Work instructions: Apart from the images, reproduce all of the data word for word.

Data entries
== Segment start ==

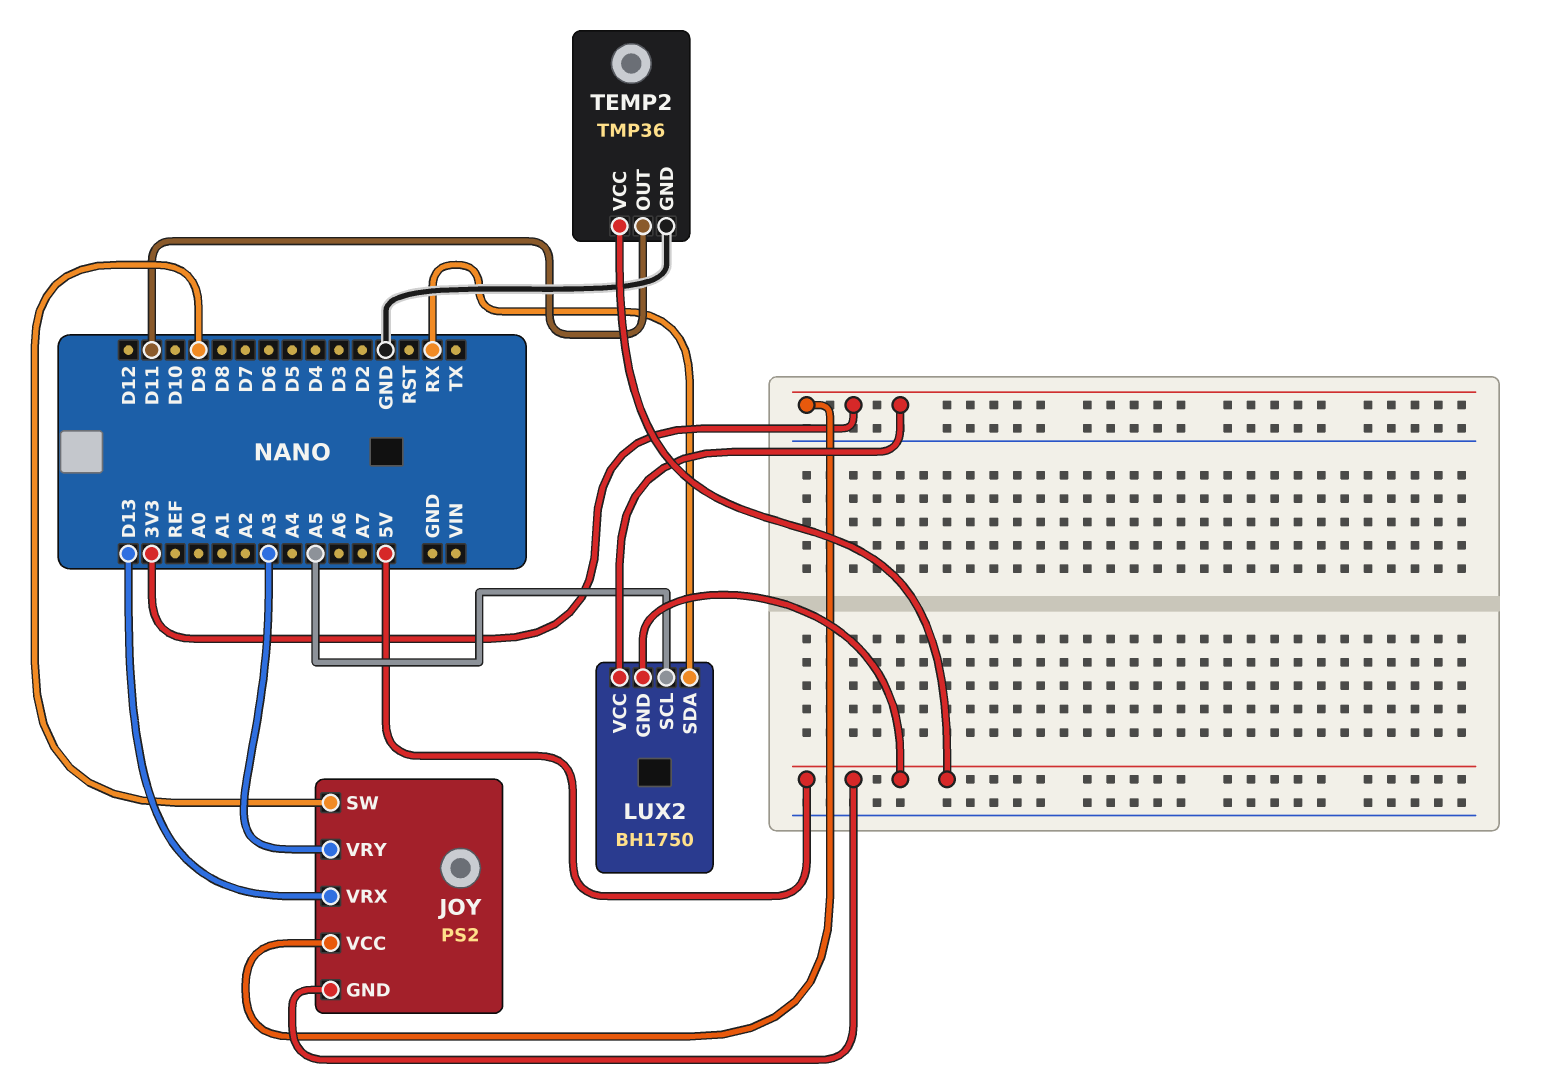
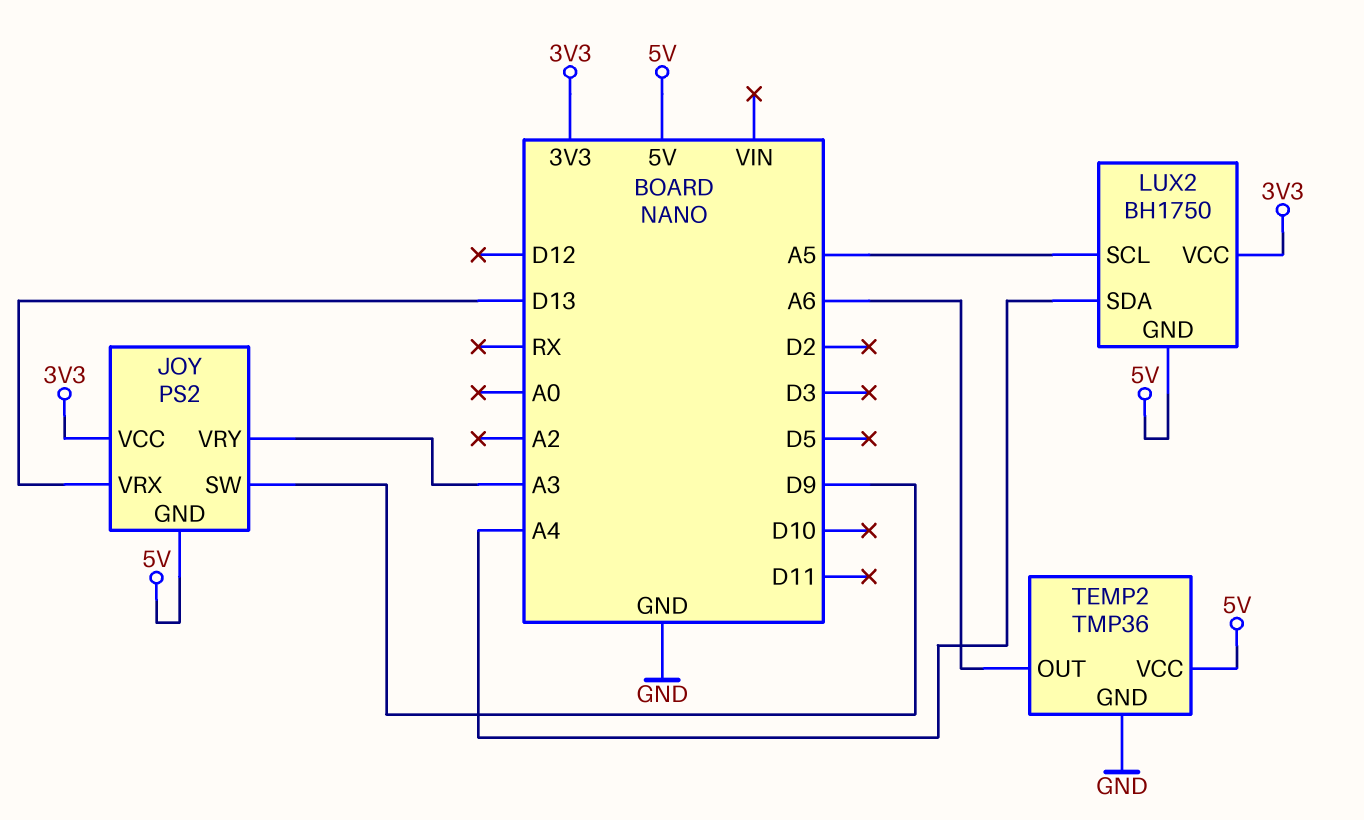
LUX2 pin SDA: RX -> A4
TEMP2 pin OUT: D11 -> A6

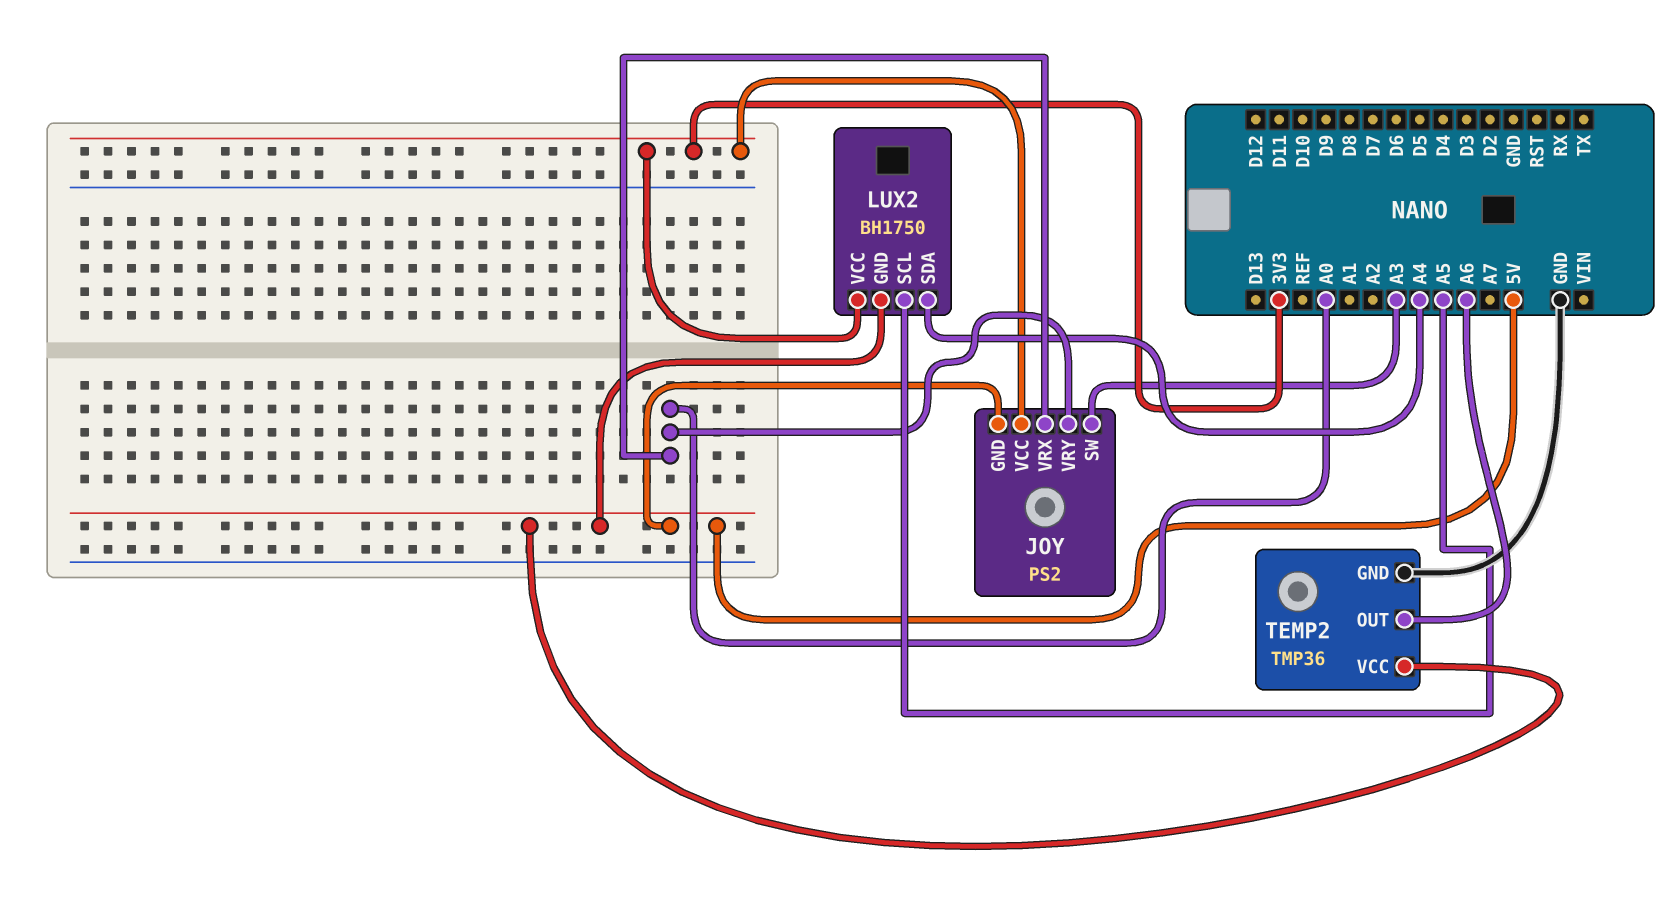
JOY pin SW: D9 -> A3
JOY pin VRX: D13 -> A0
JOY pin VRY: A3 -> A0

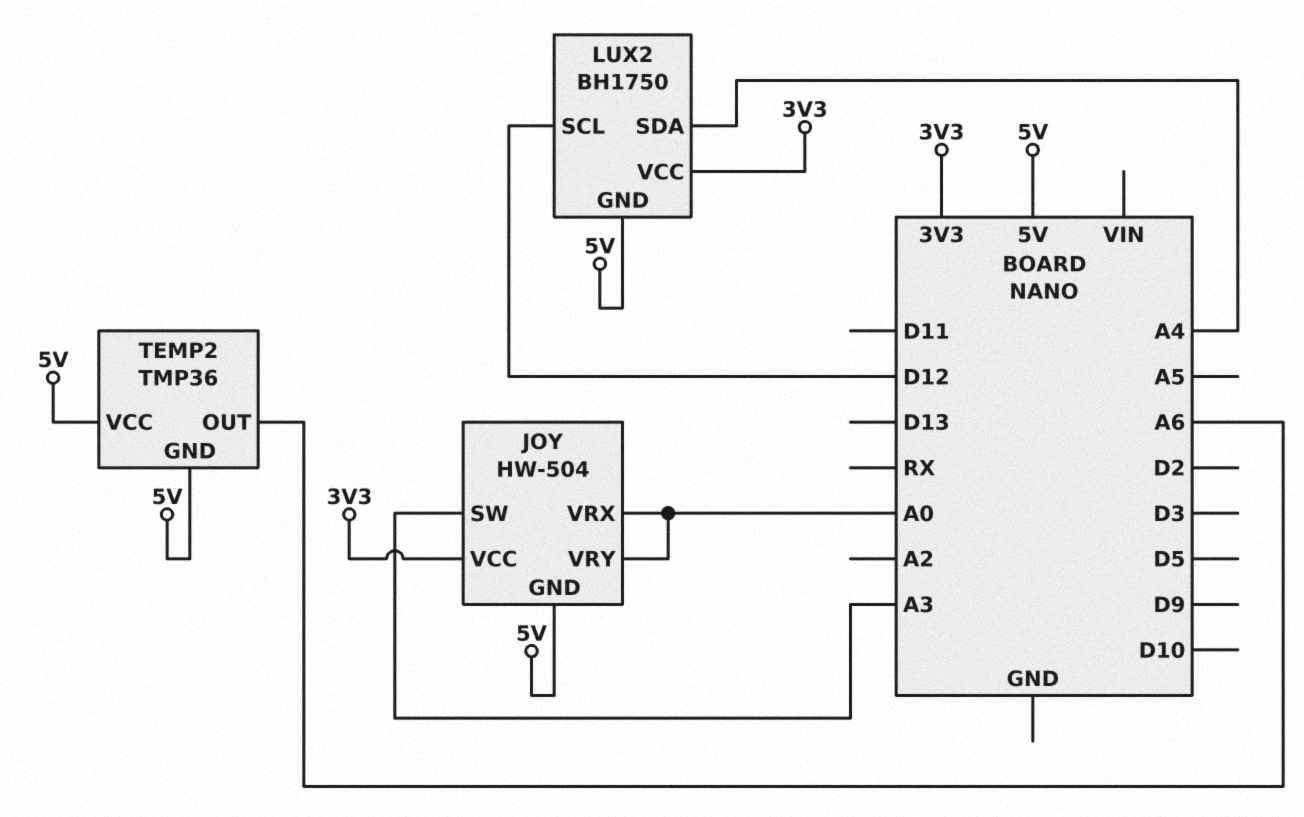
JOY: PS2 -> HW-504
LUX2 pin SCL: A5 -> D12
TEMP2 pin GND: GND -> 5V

== Segment end ==

Problem solution:
LUX2 pin SDA: RX -> A4
TEMP2 pin OUT: D11 -> A6

JOY pin SW: D9 -> A3
JOY pin VRX: D13 -> A0
JOY pin VRY: A3 -> A0

JOY: PS2 -> HW-504
LUX2 pin SCL: A5 -> D12
TEMP2 pin GND: GND -> 5V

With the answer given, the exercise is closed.